(Saved data entries)
-----
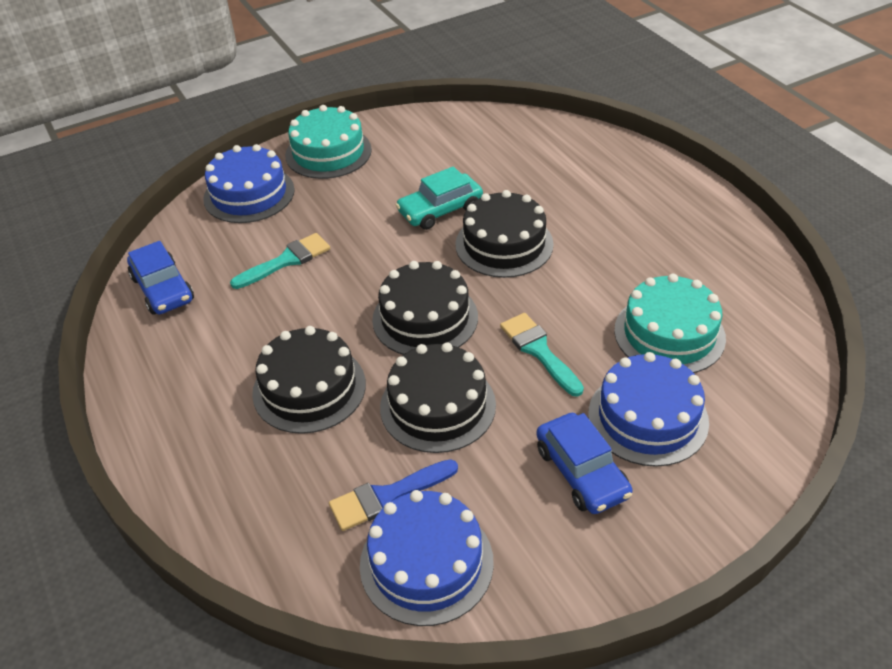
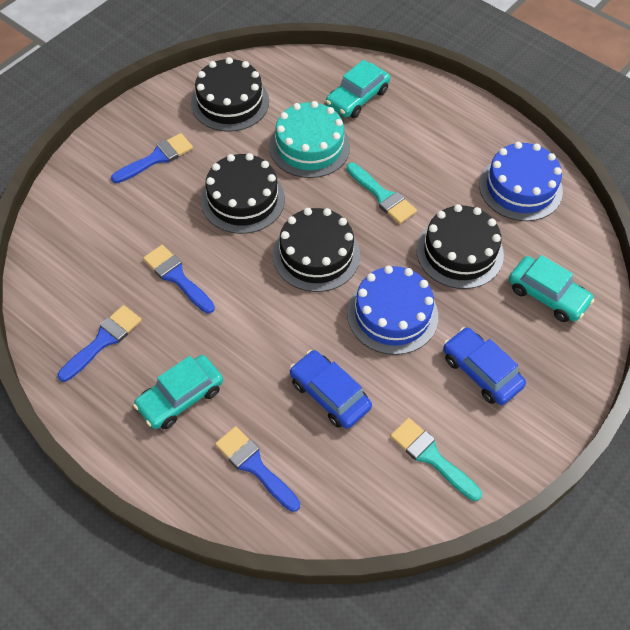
blue brush: 1 -> 4
blue cake: 3 -> 2
turquoise cake: 2 -> 1
turquoise car: 1 -> 3

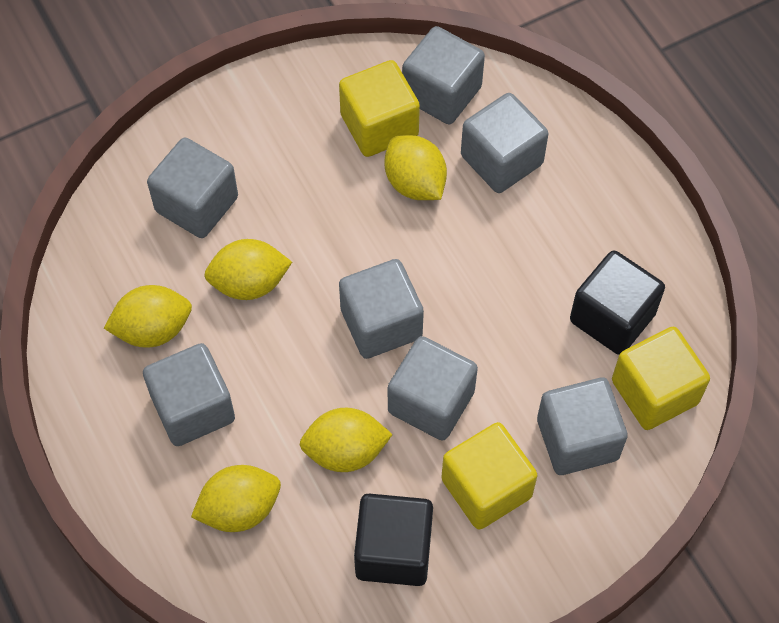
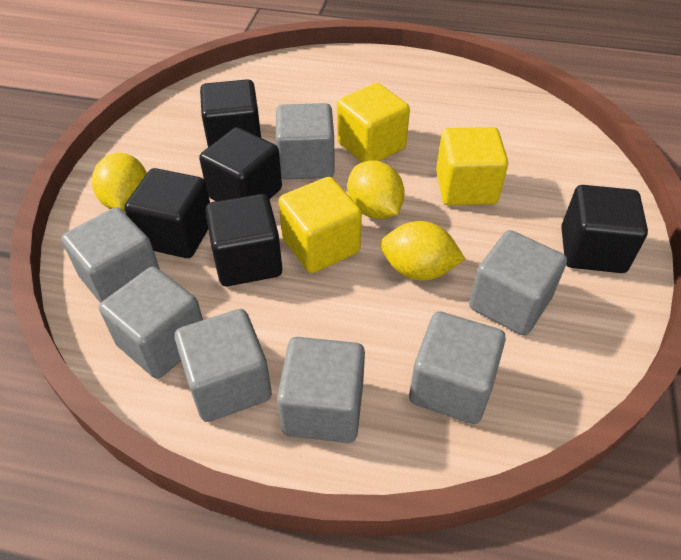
black cube: 2 -> 5
yellow lemon: 5 -> 3

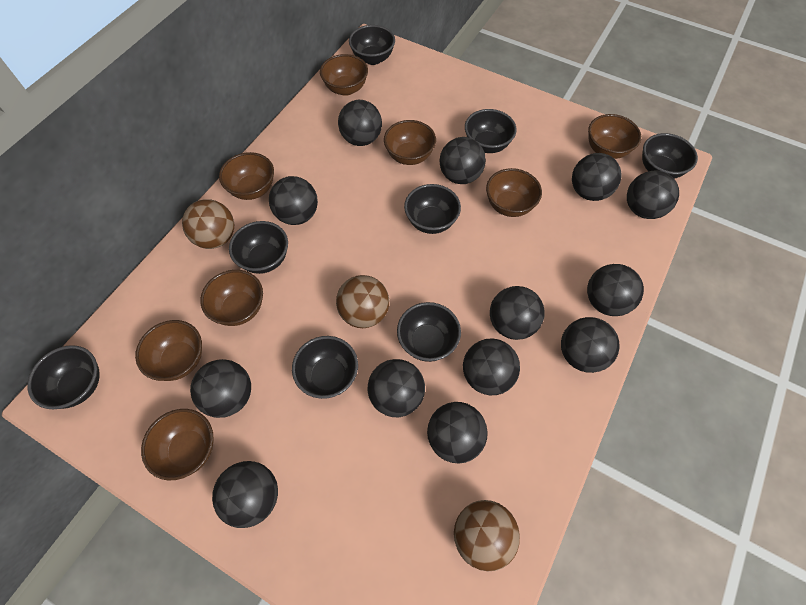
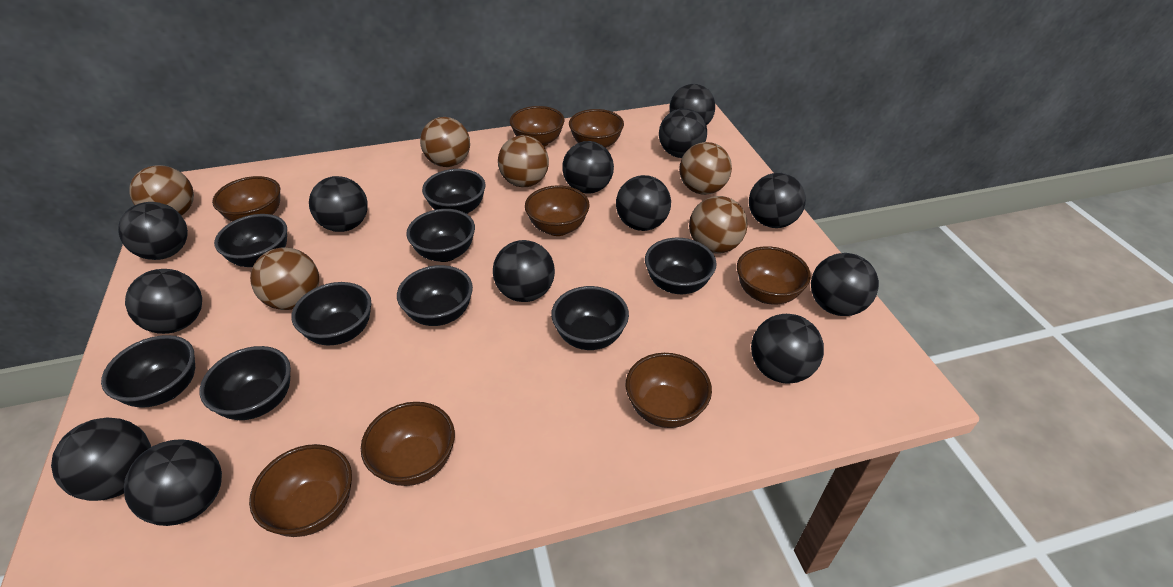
black bowl: 8 -> 9
brown ball: 3 -> 6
-----
Directions for this task:
An exact copy of the data is required, with the pictures excluded.

Result below:
blue brush: 1 -> 4
blue cake: 3 -> 2
turquoise cake: 2 -> 1
turquoise car: 1 -> 3

black cube: 2 -> 5
yellow lemon: 5 -> 3

black bowl: 8 -> 9
brown ball: 3 -> 6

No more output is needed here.